Start of Material for this exercise

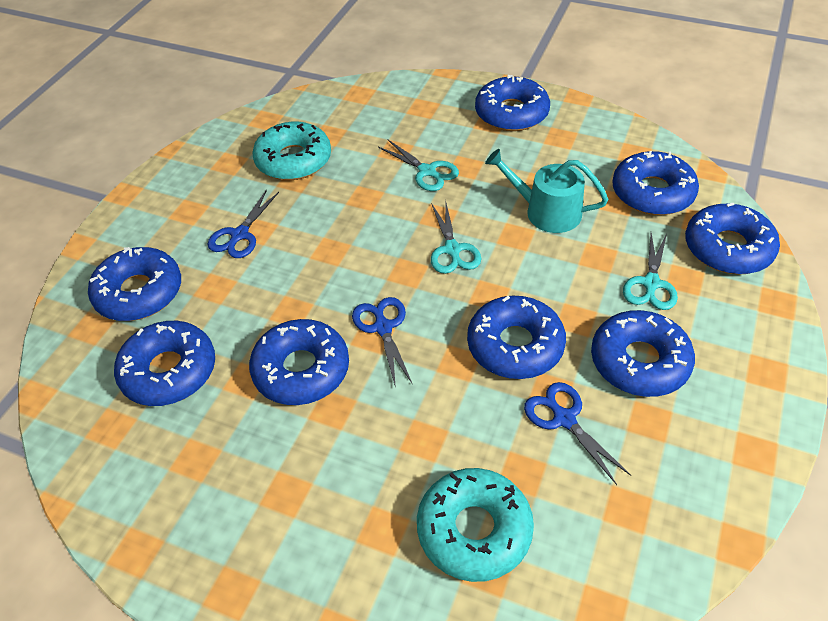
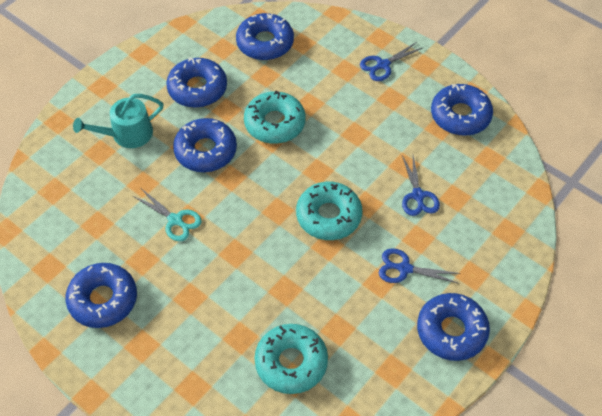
blue donut: 8 -> 6
turquoise donut: 2 -> 3
turquoise scissors: 3 -> 1

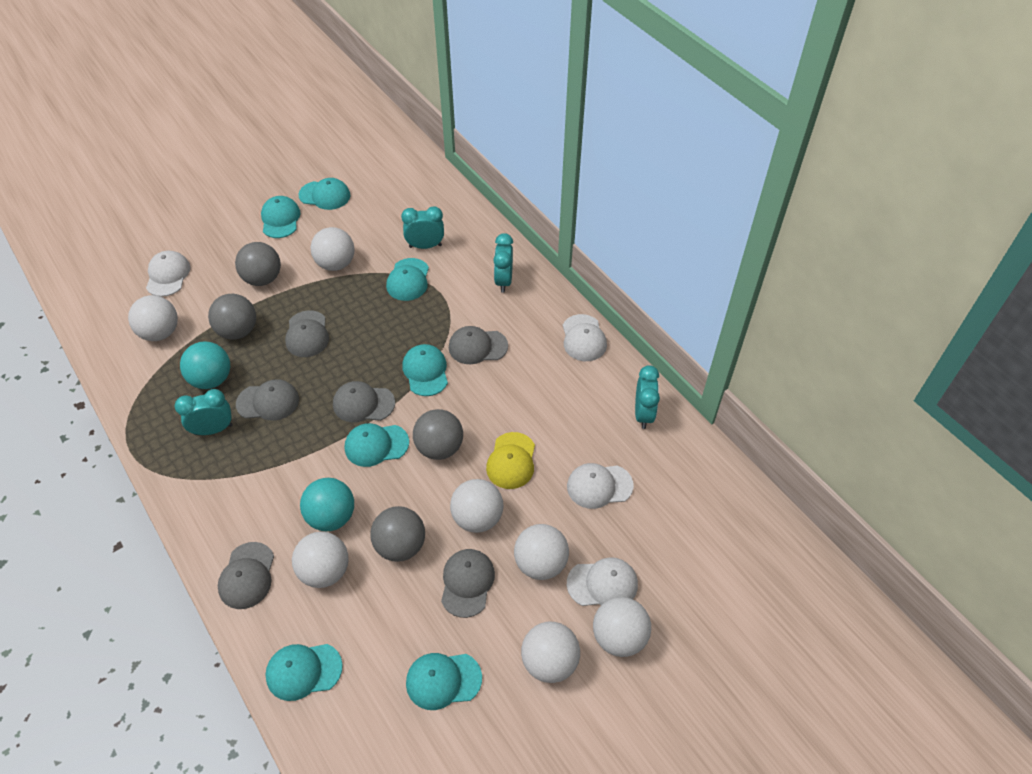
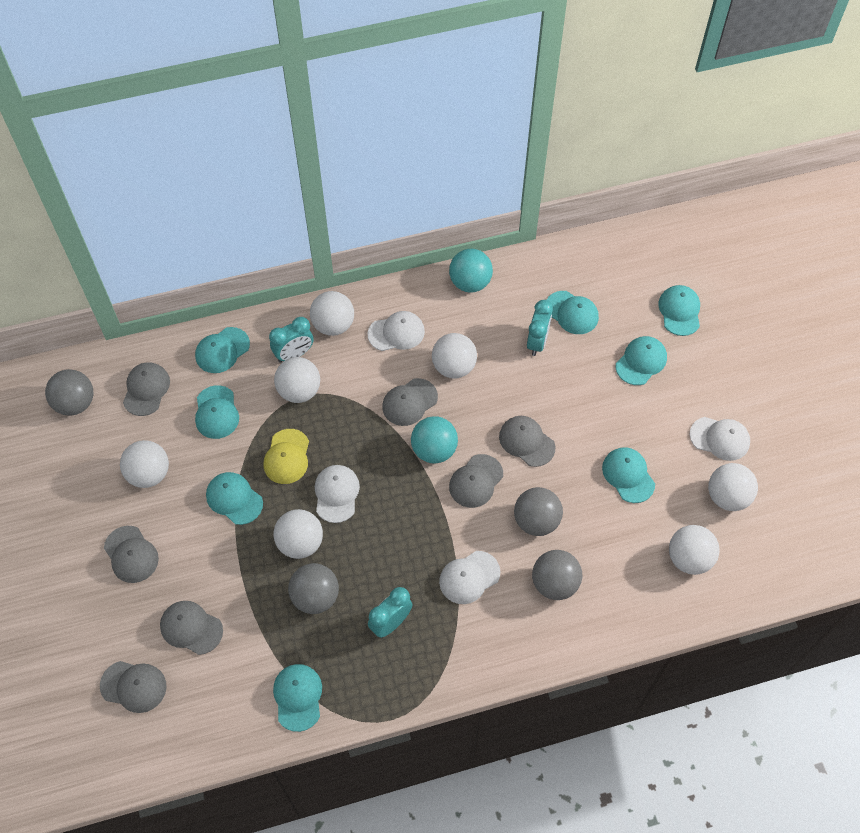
grey cap: 6 -> 7
turquoise cap: 7 -> 8
turquoise clock: 4 -> 3

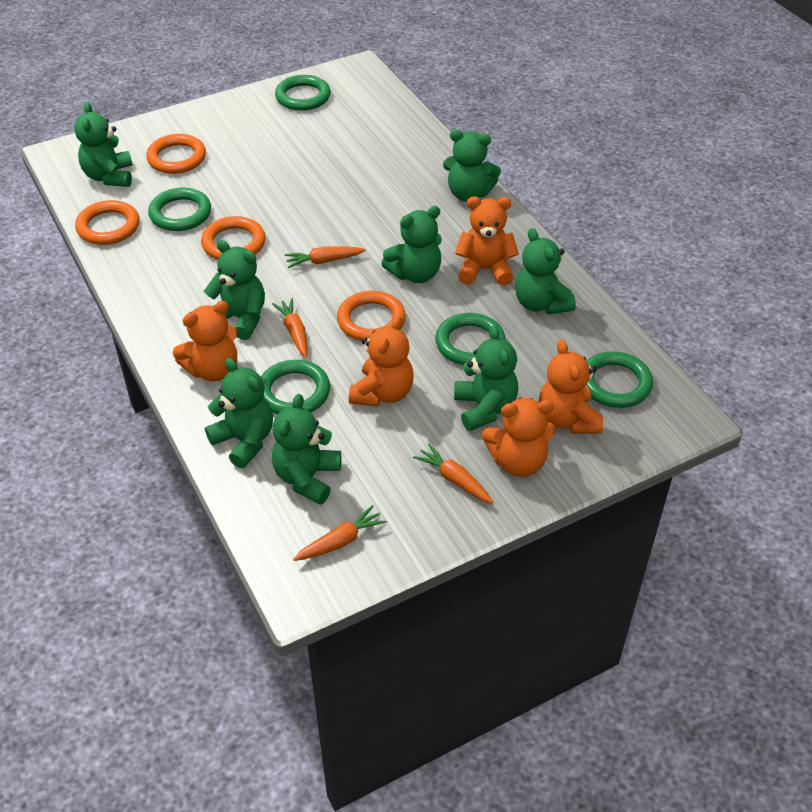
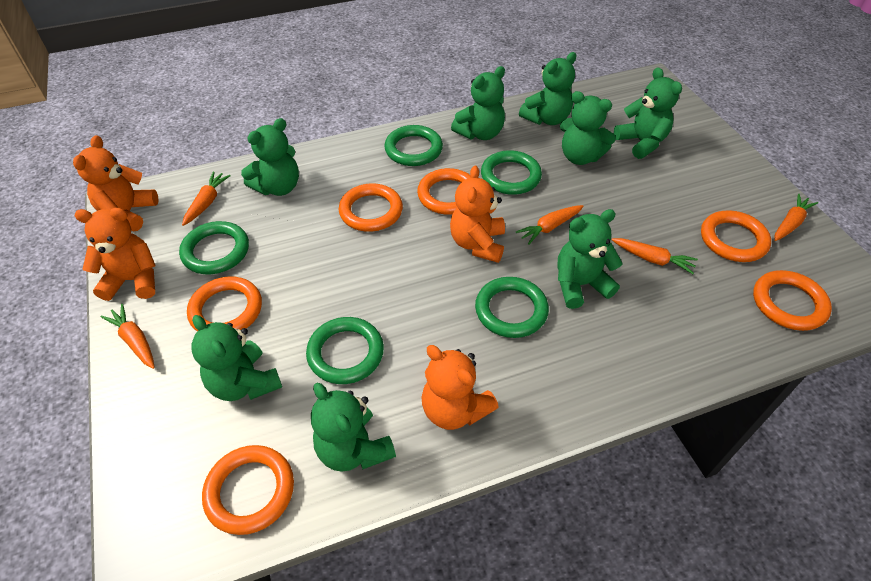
orange carrot: 4 -> 5
orange ring: 4 -> 6
orange teddy bear: 5 -> 4

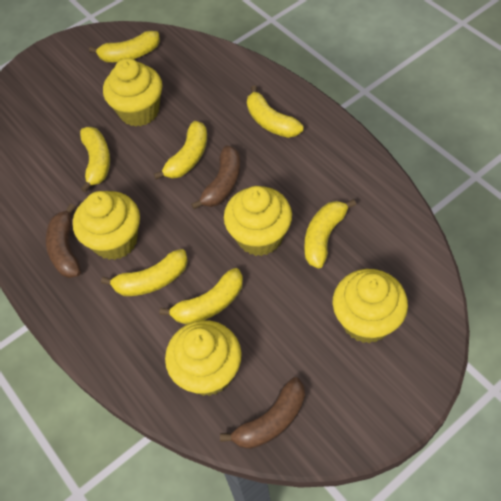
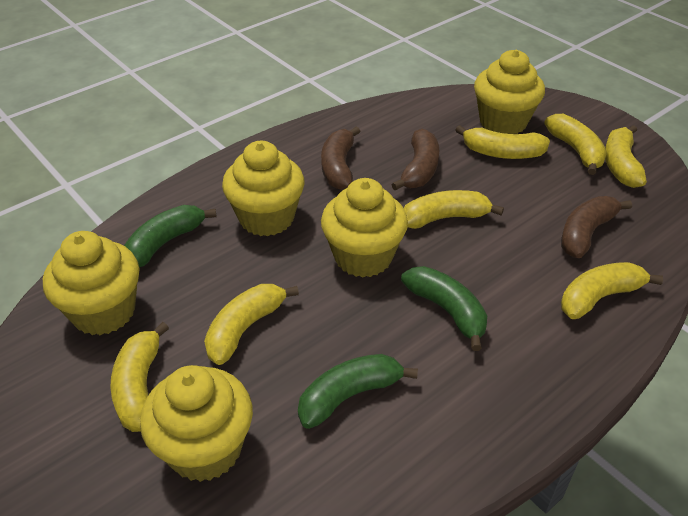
green banana: 0 -> 3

End of Material for this exercise

Each entry above has to be set down again verbatim, except for its pictures.

blue donut: 8 -> 6
turquoise donut: 2 -> 3
turquoise scissors: 3 -> 1

grey cap: 6 -> 7
turquoise cap: 7 -> 8
turquoise clock: 4 -> 3

orange carrot: 4 -> 5
orange ring: 4 -> 6
orange teddy bear: 5 -> 4

green banana: 0 -> 3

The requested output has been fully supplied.